> _Task goal_: Your answer must be an exact transcription of the lines from the line with "pink eraser: 5 -> 6" through the final line of the data.

> _Source data_:
⁂
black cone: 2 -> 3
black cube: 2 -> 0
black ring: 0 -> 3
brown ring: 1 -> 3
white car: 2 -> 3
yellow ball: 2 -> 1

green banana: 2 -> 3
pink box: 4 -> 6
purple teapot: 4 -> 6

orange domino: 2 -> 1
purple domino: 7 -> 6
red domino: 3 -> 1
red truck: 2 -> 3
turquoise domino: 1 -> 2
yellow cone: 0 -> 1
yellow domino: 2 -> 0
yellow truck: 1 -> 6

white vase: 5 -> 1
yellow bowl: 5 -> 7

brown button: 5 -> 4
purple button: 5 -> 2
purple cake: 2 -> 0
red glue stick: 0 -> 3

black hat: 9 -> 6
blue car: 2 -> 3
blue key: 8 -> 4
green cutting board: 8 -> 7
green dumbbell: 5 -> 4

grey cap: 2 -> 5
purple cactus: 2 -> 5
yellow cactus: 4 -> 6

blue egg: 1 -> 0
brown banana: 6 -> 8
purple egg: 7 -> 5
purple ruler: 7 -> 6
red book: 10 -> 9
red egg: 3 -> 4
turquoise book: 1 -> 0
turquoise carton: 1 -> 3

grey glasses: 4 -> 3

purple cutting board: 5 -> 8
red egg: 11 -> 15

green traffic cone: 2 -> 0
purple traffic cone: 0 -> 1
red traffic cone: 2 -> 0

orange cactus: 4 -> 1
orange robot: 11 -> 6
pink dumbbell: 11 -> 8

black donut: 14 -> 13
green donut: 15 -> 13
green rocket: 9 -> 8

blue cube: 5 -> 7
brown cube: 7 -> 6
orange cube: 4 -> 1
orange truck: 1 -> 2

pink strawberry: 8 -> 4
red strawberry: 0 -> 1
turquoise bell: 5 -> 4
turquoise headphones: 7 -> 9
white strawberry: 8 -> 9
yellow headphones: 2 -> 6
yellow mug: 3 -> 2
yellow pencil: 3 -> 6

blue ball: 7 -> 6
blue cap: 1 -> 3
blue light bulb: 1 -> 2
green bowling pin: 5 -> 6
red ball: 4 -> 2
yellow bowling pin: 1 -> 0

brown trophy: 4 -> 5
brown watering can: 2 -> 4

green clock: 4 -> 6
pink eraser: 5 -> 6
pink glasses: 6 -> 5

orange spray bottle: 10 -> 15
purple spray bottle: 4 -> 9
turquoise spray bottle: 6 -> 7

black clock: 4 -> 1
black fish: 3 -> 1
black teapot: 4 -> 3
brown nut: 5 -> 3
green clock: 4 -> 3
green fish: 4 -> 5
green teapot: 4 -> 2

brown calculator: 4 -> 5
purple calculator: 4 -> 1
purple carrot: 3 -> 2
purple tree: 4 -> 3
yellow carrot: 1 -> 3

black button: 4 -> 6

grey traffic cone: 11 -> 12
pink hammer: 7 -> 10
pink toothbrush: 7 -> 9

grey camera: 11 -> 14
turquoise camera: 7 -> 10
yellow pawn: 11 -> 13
⁂
> _Solved exercise_:
pink eraser: 5 -> 6
pink glasses: 6 -> 5

orange spray bottle: 10 -> 15
purple spray bottle: 4 -> 9
turquoise spray bottle: 6 -> 7

black clock: 4 -> 1
black fish: 3 -> 1
black teapot: 4 -> 3
brown nut: 5 -> 3
green clock: 4 -> 3
green fish: 4 -> 5
green teapot: 4 -> 2

brown calculator: 4 -> 5
purple calculator: 4 -> 1
purple carrot: 3 -> 2
purple tree: 4 -> 3
yellow carrot: 1 -> 3

black button: 4 -> 6

grey traffic cone: 11 -> 12
pink hammer: 7 -> 10
pink toothbrush: 7 -> 9

grey camera: 11 -> 14
turquoise camera: 7 -> 10
yellow pawn: 11 -> 13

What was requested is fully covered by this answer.